* [Problem statement] Extract from the entries below, exactly as given, only the lines from the line containing "black pyramid: 2 -> 0" to the line containing "green book: 4 -> 3", both lines included.

* * * * * * * * *

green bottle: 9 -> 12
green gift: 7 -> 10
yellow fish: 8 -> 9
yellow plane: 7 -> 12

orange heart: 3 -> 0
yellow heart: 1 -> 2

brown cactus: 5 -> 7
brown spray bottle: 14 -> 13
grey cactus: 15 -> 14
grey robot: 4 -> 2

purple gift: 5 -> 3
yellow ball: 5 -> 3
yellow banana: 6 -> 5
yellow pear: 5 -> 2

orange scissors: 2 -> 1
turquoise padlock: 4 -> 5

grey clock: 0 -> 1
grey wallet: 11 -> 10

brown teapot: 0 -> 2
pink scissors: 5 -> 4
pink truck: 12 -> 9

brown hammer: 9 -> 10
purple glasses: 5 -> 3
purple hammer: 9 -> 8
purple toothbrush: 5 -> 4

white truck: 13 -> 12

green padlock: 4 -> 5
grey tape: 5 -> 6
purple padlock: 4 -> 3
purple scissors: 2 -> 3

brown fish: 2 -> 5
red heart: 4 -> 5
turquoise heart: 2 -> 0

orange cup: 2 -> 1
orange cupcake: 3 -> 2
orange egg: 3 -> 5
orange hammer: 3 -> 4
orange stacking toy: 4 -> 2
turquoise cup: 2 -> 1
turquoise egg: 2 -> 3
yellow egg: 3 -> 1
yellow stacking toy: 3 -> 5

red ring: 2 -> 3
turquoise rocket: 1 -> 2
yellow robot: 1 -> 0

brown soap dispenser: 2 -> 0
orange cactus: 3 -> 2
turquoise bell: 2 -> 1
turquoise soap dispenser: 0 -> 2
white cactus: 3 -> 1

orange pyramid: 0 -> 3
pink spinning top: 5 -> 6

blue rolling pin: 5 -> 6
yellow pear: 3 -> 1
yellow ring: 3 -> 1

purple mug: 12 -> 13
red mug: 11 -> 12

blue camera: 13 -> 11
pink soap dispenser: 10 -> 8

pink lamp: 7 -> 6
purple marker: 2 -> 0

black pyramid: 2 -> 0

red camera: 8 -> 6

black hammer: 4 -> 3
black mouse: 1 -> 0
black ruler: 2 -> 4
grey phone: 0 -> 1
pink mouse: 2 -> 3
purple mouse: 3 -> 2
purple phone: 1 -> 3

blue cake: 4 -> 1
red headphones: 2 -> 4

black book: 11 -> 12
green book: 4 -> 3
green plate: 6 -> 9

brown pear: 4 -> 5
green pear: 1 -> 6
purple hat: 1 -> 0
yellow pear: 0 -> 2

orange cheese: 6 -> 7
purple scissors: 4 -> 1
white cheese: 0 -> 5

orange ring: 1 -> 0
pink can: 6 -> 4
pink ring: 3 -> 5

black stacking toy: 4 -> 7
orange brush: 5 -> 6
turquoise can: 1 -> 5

* * * * * * * * *

* [Output of the task]
black pyramid: 2 -> 0

red camera: 8 -> 6

black hammer: 4 -> 3
black mouse: 1 -> 0
black ruler: 2 -> 4
grey phone: 0 -> 1
pink mouse: 2 -> 3
purple mouse: 3 -> 2
purple phone: 1 -> 3

blue cake: 4 -> 1
red headphones: 2 -> 4

black book: 11 -> 12
green book: 4 -> 3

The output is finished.